----- DATA FOR ANALYSIS -----
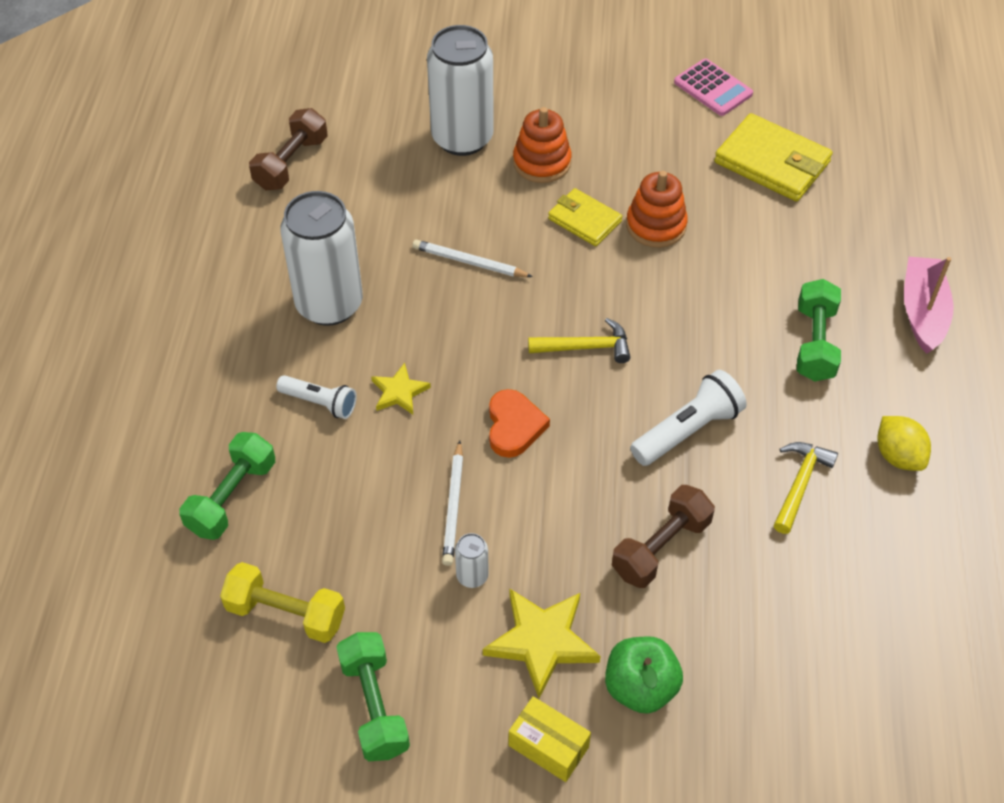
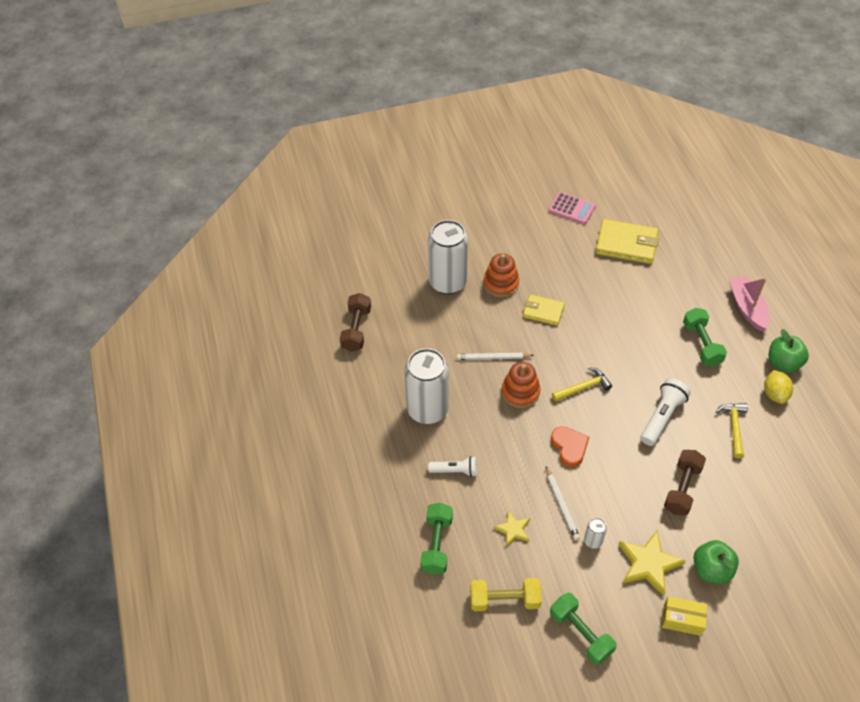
camera: 20 degrees left, 0 degrees up
yellow star [371,363,431,415] -> yellow star moved to [493,511,530,547]
orange stacking toy [626,171,688,248] -> orange stacking toy moved to [502,362,540,408]
yellow lemon [877,416,931,471] -> yellow lemon turned 45 degrees clockwise [764,370,793,404]
none -> green apple [769,329,809,373]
-----
§ WORK ORDER: From the entries above, extract every line where the word "degrees" appears.

§ ANSWER FOR THE TASK:
camera: 20 degrees left, 0 degrees up
yellow lemon [877,416,931,471] -> yellow lemon turned 45 degrees clockwise [764,370,793,404]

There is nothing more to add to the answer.